INFORMATION SUPPLIED
+---+

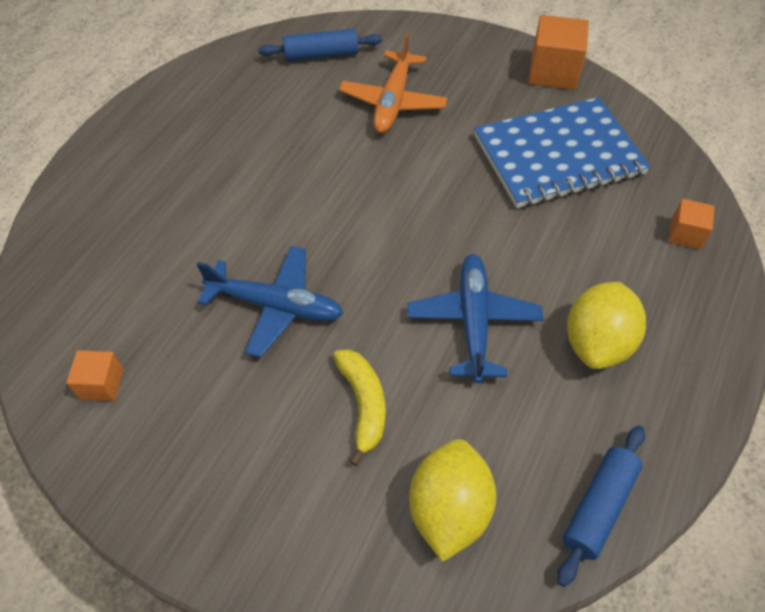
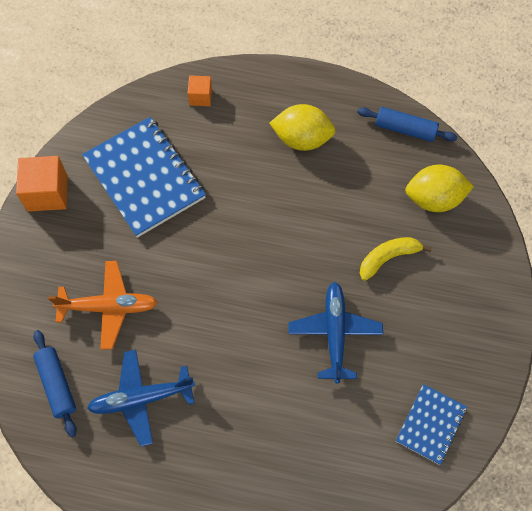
camera: 105 degrees left, 10 degrees up
(102, 384) = (430, 424): orange cube -> blue notebook
(473, 322) = (308, 208): blue plane -> blue plane (142, 398)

+---+

TASK
Drop the images; restate the listing exactly.

ANSWER TO THE EXERCISE
camera: 105 degrees left, 10 degrees up
(102, 384) = (430, 424): orange cube -> blue notebook
(473, 322) = (308, 208): blue plane -> blue plane (142, 398)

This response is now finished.